### Task description
Can the data below be set down again exactly, line for line?

### Data excerpt

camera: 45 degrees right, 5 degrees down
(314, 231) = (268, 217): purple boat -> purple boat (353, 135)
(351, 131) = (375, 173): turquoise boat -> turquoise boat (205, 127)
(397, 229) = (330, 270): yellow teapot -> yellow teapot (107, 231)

### Output of the exercise
camera: 45 degrees right, 5 degrees down
(314, 231) = (268, 217): purple boat -> purple boat (353, 135)
(351, 131) = (375, 173): turquoise boat -> turquoise boat (205, 127)
(397, 229) = (330, 270): yellow teapot -> yellow teapot (107, 231)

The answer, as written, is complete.